Could you filter the records below and return each line that holds "SONAR"?
Extracted material START
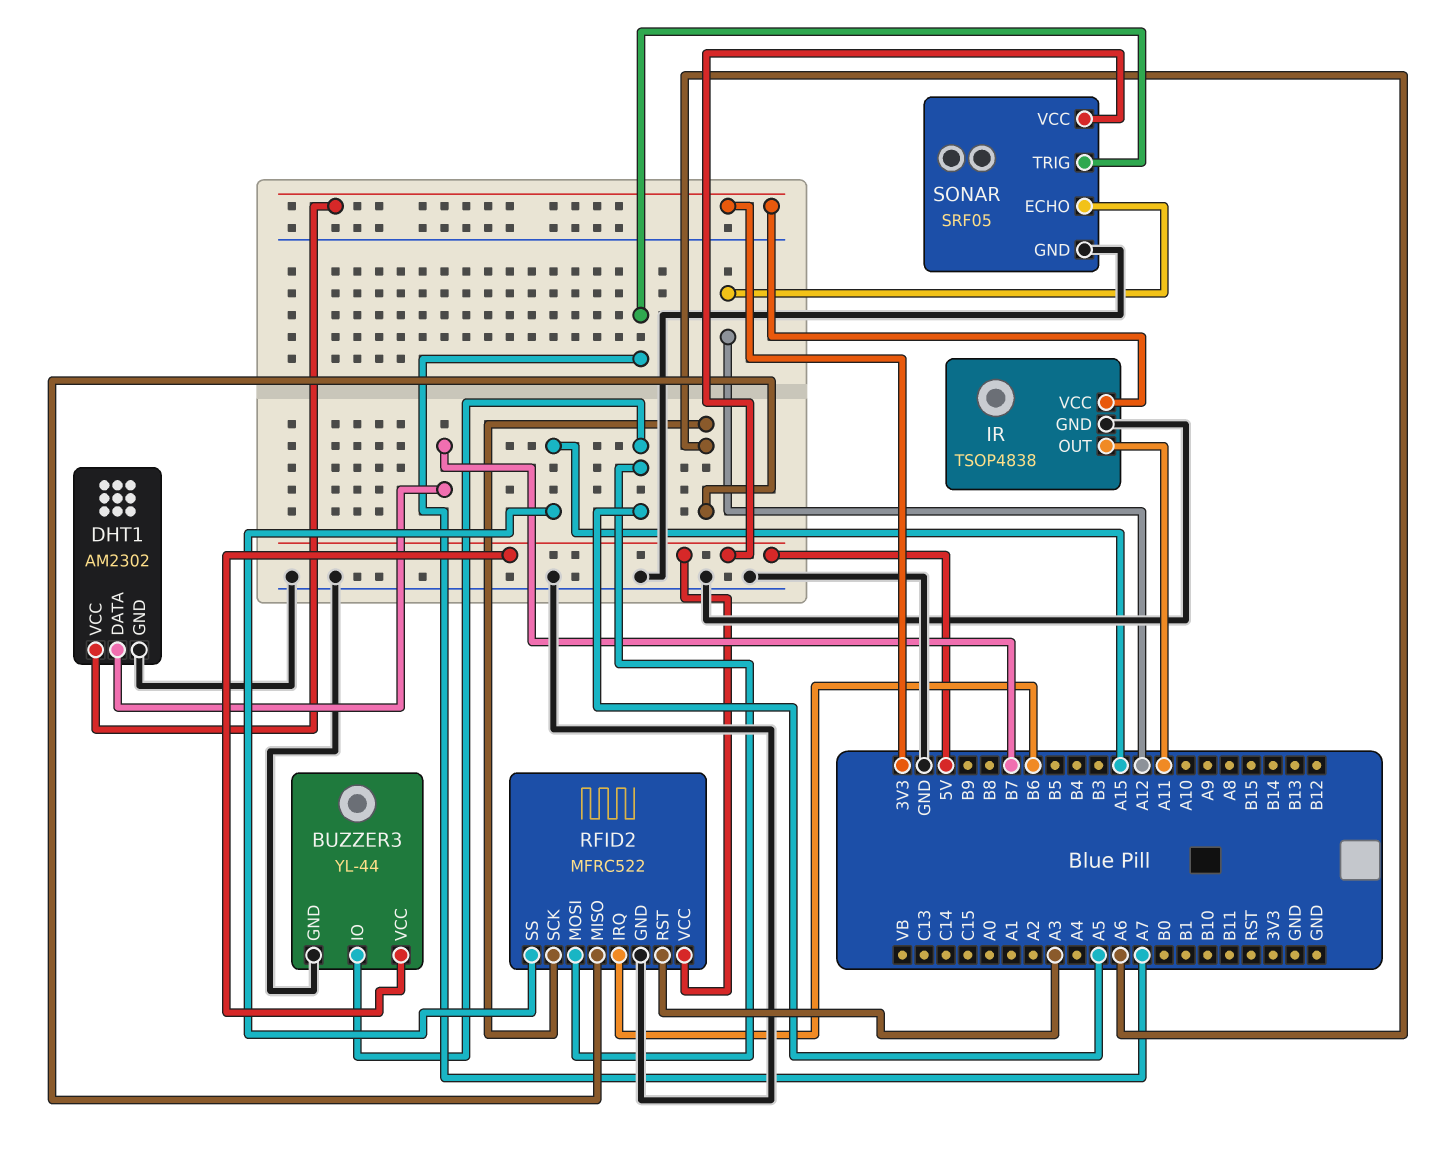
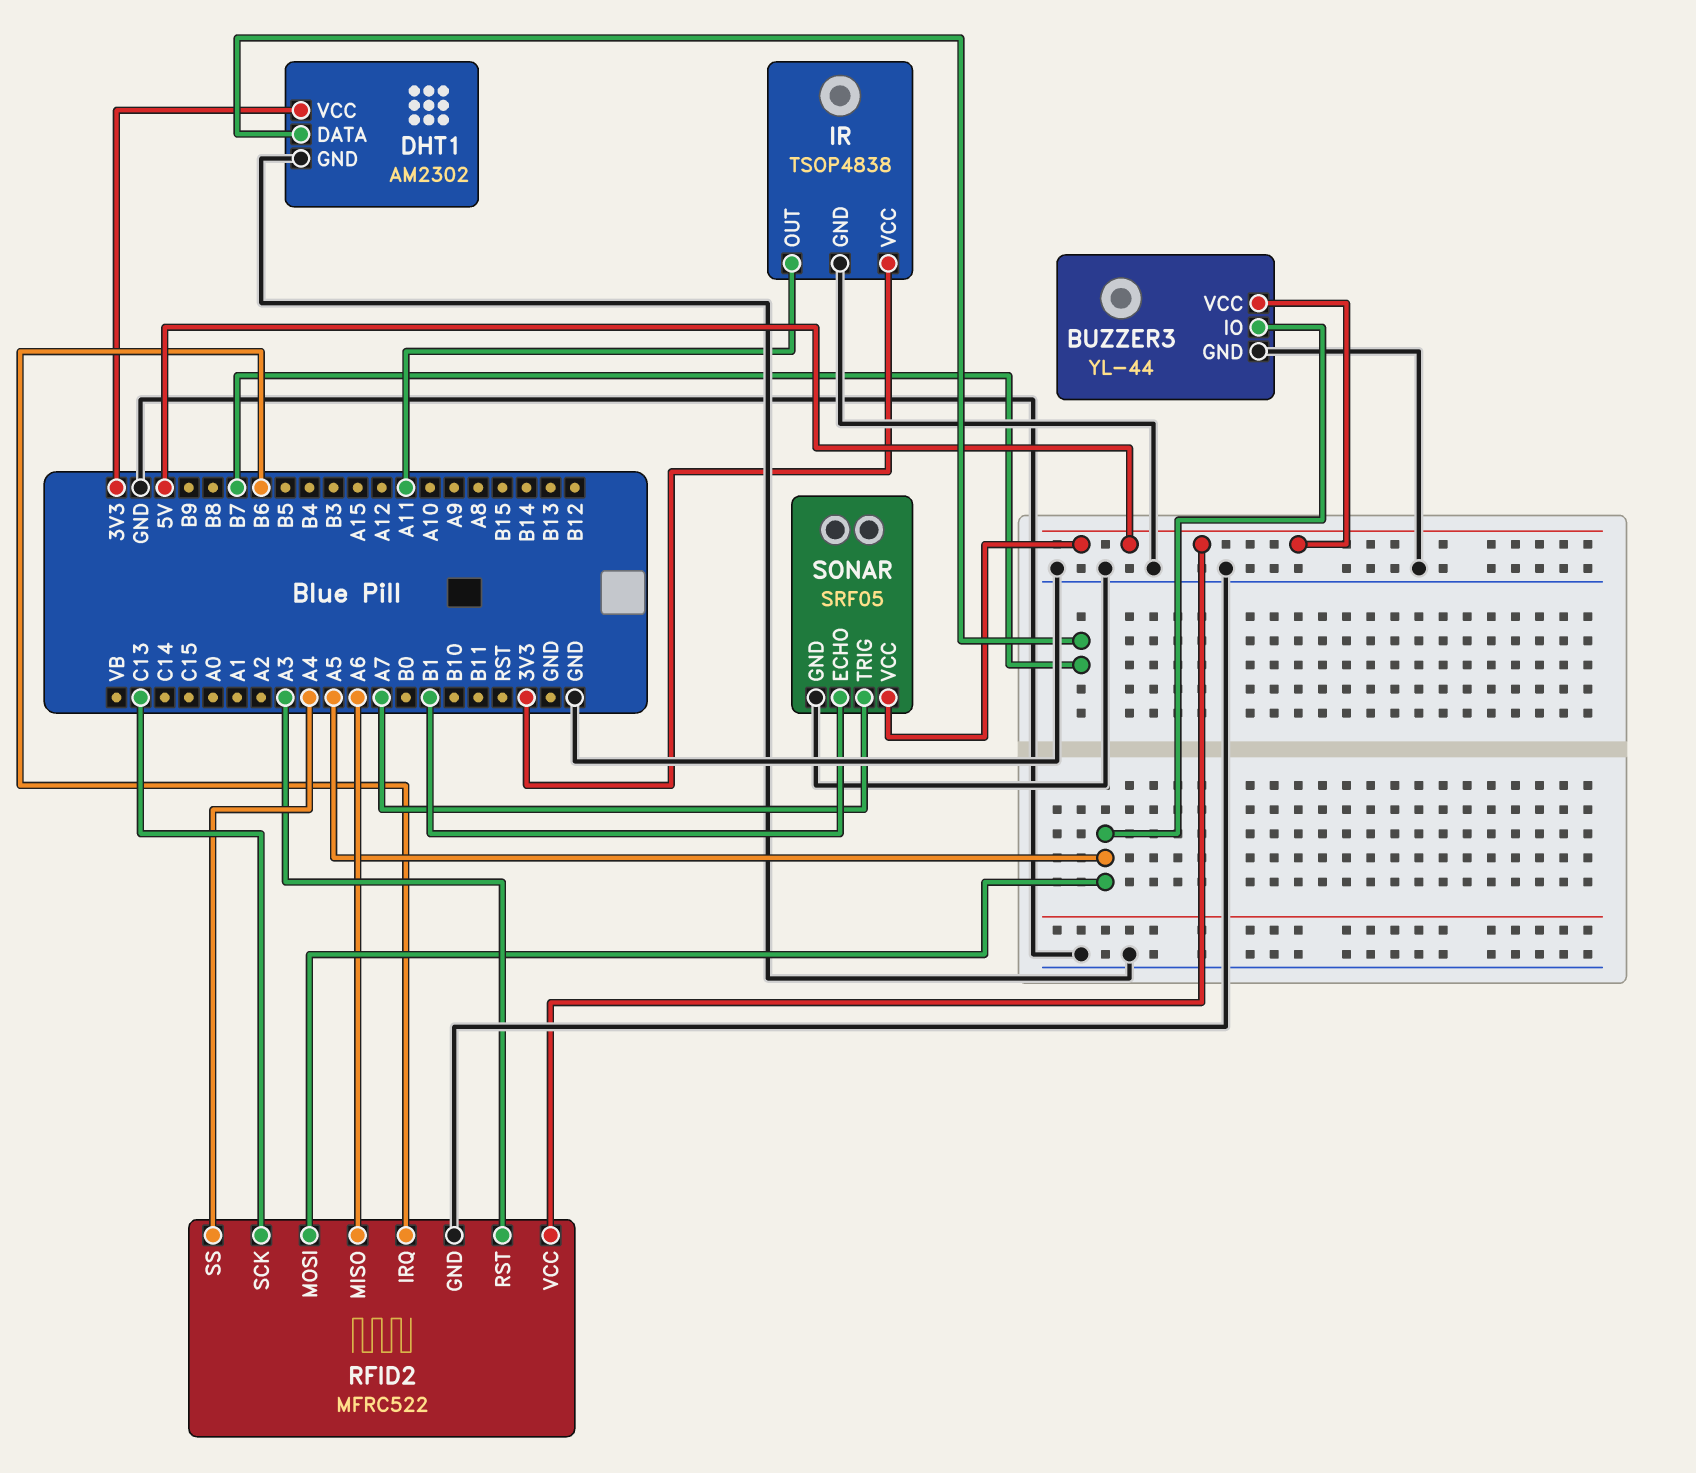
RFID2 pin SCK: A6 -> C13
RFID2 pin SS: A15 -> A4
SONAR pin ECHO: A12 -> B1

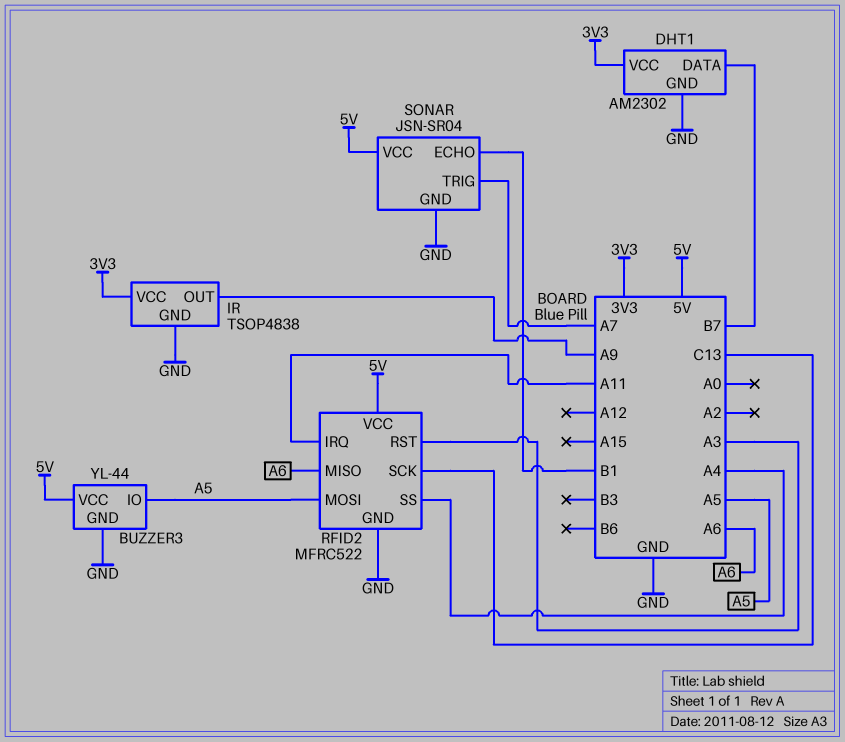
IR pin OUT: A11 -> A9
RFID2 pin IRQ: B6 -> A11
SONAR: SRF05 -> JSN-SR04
Extracted material END
### Answer section
SONAR pin ECHO: A12 -> B1
SONAR: SRF05 -> JSN-SR04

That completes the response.